[Collected data]
++++++++
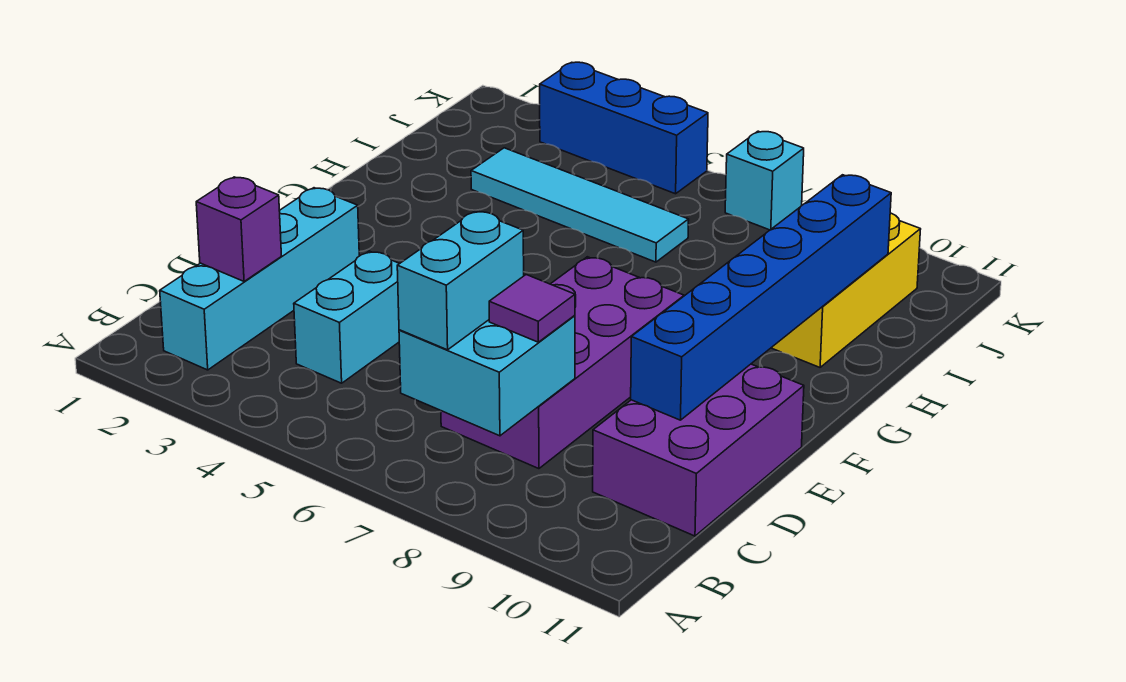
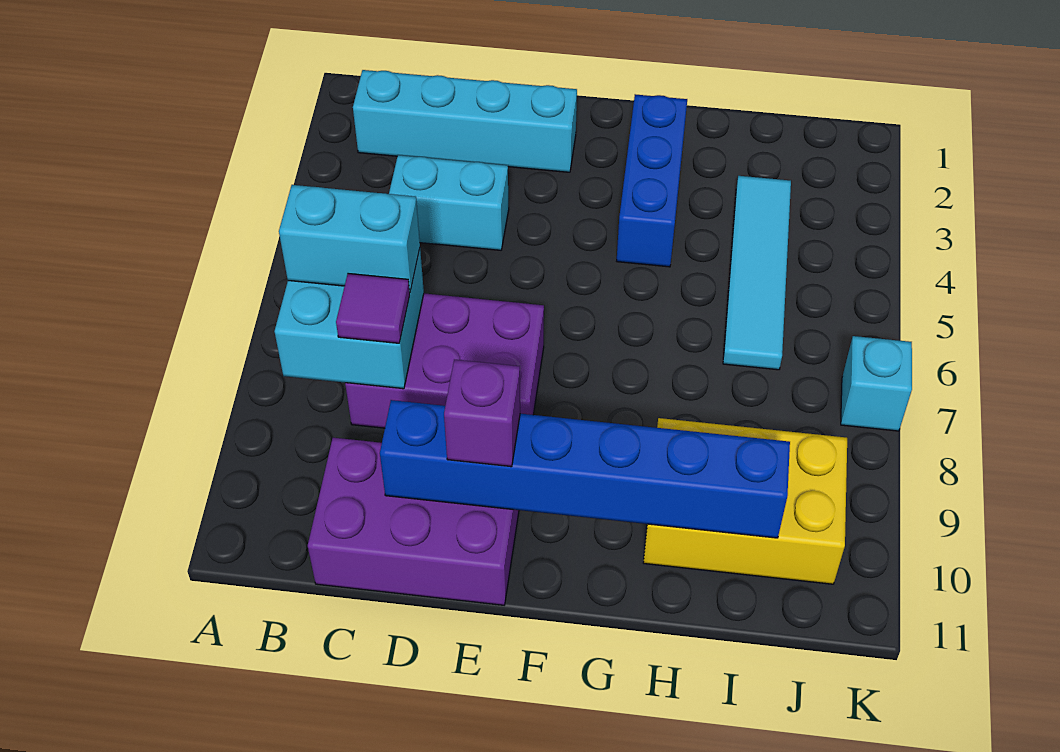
purple 1x1 brick [196,177,281,281] -> purple 1x1 brick moved to [444,360,520,467]
purple 2x4 brick [441,257,684,469] -> purple 2x3 brick [345,293,544,428]
blue 1x3 brick [540,62,708,194] -> blue 1x3 brick moved to [617,94,687,267]

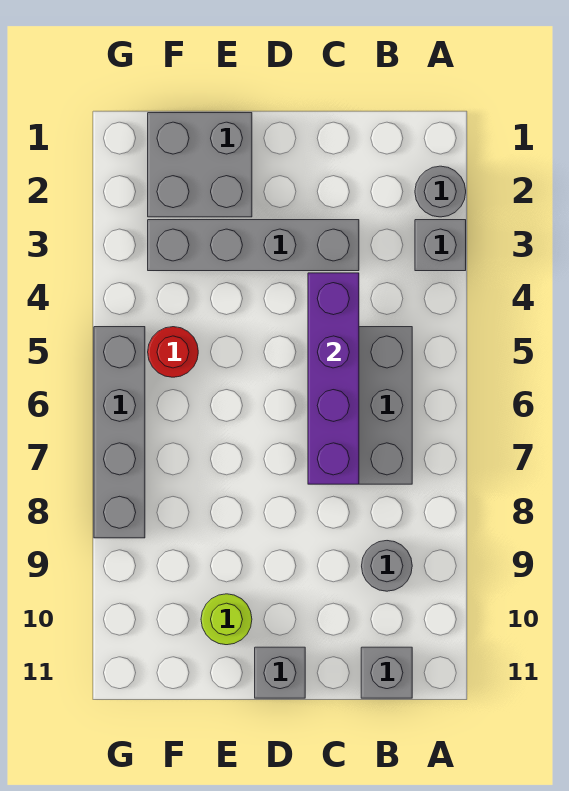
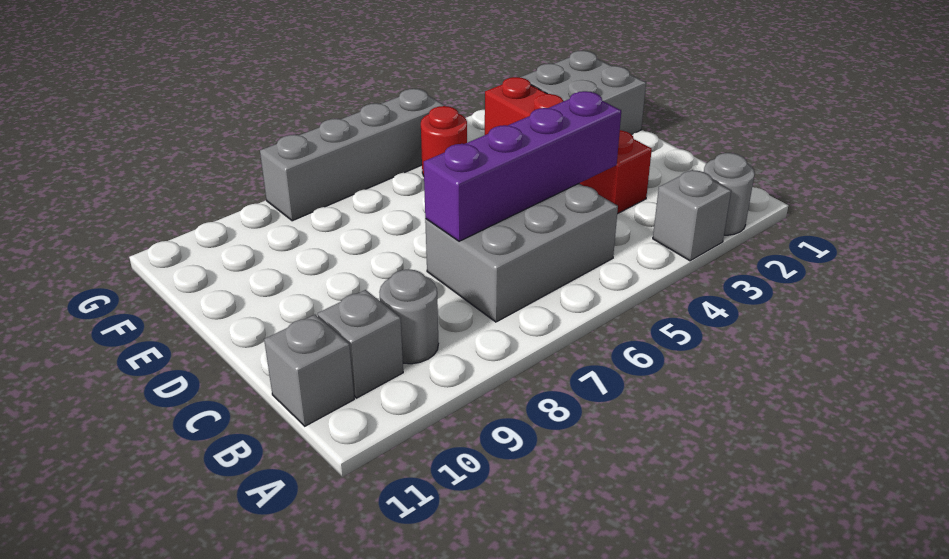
grey 1x4 brick [148,220,359,271] -> red 1x4 brick [485,77,652,214]
grey 1x1 brick [255,647,305,698] -> grey 1x1 brick moved to [318,290,403,398]
lime 1x1 round brick [201,594,252,645] -> none

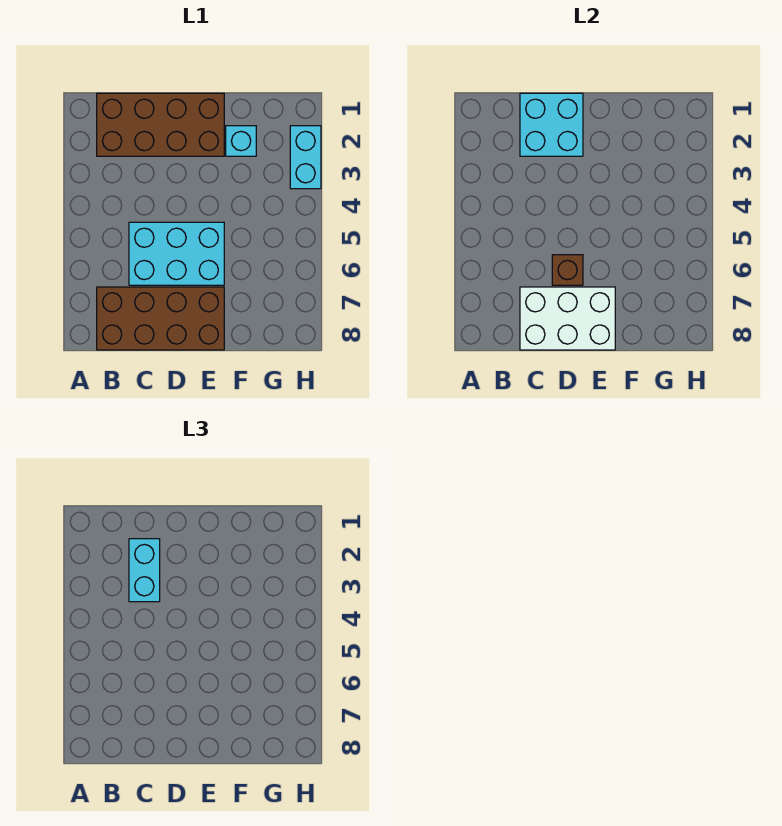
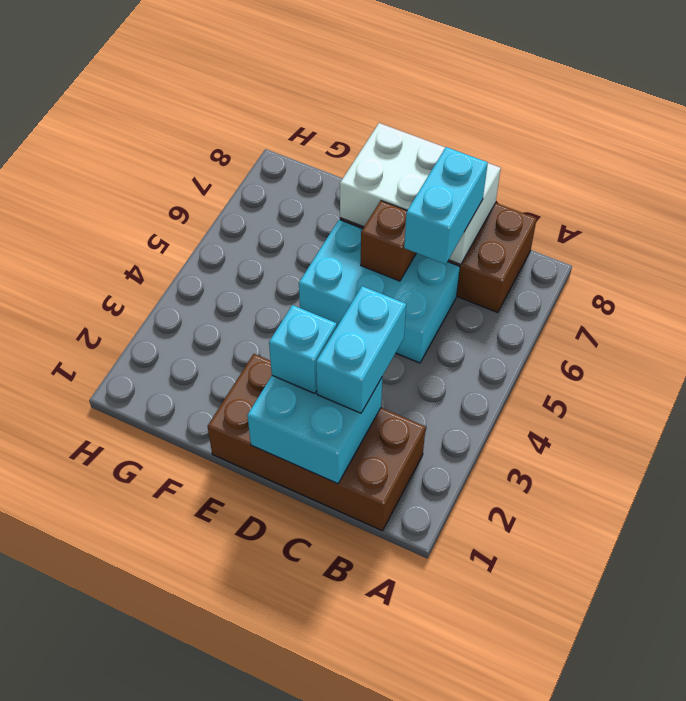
cyan 1x1 brick [226,126,256,156] -> cyan 1x1 brick moved to [269,305,337,394]
cyan 1x2 brick [290,126,321,189] -> cyan 1x2 brick moved to [404,147,488,264]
++++++++
* What to work on:
Write out exactly those lines of the records above that lie from the one with "cyan 1x1 brick [226,126,256,156]" through the last line, including both.

* Answer to this task:
cyan 1x1 brick [226,126,256,156] -> cyan 1x1 brick moved to [269,305,337,394]
cyan 1x2 brick [290,126,321,189] -> cyan 1x2 brick moved to [404,147,488,264]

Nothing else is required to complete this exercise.